=== BRIEF ===
Lines in the listing below that hold "cyan" are the ones to copy.

=== THE RECORDS ===
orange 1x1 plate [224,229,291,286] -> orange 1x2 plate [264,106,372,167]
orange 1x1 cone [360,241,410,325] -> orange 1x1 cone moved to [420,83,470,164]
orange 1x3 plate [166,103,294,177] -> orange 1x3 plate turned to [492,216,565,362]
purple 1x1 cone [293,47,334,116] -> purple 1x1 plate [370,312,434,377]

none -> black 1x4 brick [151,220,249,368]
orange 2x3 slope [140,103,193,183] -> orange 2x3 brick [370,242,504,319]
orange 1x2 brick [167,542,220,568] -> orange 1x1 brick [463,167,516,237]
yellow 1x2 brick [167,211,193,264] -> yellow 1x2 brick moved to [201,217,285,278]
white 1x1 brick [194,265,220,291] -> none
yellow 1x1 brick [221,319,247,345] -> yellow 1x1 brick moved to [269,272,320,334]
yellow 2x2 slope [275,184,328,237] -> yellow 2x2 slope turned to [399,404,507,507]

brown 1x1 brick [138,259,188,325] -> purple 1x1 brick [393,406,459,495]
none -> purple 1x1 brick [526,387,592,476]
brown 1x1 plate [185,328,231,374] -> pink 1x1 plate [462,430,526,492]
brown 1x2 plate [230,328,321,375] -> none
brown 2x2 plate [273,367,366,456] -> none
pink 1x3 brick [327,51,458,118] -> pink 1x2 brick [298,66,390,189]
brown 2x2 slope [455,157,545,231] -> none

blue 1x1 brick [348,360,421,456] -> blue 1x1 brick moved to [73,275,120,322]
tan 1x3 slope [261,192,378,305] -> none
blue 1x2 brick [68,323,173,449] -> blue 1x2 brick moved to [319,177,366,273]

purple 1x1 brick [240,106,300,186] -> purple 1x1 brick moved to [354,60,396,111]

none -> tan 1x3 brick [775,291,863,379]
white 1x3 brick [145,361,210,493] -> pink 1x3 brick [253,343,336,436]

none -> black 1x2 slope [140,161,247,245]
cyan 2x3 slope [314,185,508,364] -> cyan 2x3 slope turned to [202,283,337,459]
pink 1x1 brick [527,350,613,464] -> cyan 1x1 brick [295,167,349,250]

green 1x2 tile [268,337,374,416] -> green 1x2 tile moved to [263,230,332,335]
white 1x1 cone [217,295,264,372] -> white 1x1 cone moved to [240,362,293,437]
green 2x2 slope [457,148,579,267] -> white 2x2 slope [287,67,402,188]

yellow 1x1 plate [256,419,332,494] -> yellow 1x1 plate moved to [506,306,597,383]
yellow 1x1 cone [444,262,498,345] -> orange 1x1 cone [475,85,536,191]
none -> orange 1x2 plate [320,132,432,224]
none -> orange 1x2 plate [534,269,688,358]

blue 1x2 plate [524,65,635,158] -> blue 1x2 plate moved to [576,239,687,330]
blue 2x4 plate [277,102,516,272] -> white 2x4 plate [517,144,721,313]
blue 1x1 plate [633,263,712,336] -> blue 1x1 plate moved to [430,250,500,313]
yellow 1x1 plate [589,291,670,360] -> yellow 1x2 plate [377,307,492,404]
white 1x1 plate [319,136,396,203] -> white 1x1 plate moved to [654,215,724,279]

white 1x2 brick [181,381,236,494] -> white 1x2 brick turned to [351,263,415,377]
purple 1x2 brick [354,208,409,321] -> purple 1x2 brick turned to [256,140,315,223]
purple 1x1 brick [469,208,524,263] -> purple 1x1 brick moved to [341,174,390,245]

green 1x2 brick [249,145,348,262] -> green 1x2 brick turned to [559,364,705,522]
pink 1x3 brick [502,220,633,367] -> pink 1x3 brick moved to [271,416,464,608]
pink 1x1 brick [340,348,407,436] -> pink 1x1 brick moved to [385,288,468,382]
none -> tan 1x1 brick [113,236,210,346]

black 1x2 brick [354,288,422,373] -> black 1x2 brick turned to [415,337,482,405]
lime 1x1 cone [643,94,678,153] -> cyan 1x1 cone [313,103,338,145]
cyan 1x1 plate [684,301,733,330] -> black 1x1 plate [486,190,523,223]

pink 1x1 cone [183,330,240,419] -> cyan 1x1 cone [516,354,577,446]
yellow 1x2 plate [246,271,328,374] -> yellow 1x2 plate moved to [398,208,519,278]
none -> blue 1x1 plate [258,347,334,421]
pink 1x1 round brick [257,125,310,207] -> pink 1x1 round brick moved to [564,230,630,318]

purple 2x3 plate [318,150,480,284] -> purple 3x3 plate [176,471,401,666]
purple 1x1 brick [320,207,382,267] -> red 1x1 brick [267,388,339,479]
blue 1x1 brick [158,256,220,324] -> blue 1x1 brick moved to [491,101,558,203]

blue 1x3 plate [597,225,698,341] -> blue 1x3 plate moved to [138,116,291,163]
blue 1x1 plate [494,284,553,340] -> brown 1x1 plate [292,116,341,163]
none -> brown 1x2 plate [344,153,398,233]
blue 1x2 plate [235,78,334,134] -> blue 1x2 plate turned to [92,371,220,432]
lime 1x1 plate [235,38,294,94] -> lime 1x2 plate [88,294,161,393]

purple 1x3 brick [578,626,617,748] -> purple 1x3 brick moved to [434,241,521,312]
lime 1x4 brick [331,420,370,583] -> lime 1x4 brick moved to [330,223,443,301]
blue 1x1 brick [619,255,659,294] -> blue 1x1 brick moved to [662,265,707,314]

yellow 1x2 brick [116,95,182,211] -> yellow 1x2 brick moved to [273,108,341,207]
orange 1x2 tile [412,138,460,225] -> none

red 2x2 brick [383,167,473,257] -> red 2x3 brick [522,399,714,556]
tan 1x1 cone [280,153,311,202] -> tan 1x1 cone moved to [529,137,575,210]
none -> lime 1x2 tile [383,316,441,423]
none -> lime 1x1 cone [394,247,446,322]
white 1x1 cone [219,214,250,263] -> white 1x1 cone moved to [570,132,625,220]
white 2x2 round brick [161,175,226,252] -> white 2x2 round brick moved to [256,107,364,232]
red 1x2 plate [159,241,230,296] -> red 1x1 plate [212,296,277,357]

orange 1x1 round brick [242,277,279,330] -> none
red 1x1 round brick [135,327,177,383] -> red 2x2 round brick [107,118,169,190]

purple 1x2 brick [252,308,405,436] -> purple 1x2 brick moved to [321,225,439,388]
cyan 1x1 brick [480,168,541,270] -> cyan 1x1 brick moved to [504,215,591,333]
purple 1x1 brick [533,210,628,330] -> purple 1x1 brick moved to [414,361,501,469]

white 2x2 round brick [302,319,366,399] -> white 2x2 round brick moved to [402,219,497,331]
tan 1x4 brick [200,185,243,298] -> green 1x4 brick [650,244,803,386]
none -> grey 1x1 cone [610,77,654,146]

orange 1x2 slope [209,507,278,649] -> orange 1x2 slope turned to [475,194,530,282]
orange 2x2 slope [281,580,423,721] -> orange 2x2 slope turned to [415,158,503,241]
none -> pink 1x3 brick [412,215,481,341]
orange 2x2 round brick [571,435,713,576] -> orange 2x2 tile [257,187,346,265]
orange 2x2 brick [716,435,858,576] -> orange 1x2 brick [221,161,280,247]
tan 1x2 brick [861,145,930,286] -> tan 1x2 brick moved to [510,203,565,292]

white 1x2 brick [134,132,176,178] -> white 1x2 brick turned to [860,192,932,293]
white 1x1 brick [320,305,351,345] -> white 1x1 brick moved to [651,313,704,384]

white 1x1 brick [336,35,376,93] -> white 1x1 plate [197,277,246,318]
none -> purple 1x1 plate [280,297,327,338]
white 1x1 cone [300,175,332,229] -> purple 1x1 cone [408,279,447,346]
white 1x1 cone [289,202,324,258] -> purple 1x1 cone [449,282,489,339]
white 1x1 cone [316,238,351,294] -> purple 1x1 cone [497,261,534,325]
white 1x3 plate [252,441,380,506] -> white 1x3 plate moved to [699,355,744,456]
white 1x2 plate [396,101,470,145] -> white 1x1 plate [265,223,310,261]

=== FINISHED EXERCISE ===
cyan 2x3 slope [314,185,508,364] -> cyan 2x3 slope turned to [202,283,337,459]
pink 1x1 brick [527,350,613,464] -> cyan 1x1 brick [295,167,349,250]
lime 1x1 cone [643,94,678,153] -> cyan 1x1 cone [313,103,338,145]
cyan 1x1 plate [684,301,733,330] -> black 1x1 plate [486,190,523,223]
pink 1x1 cone [183,330,240,419] -> cyan 1x1 cone [516,354,577,446]
cyan 1x1 brick [480,168,541,270] -> cyan 1x1 brick moved to [504,215,591,333]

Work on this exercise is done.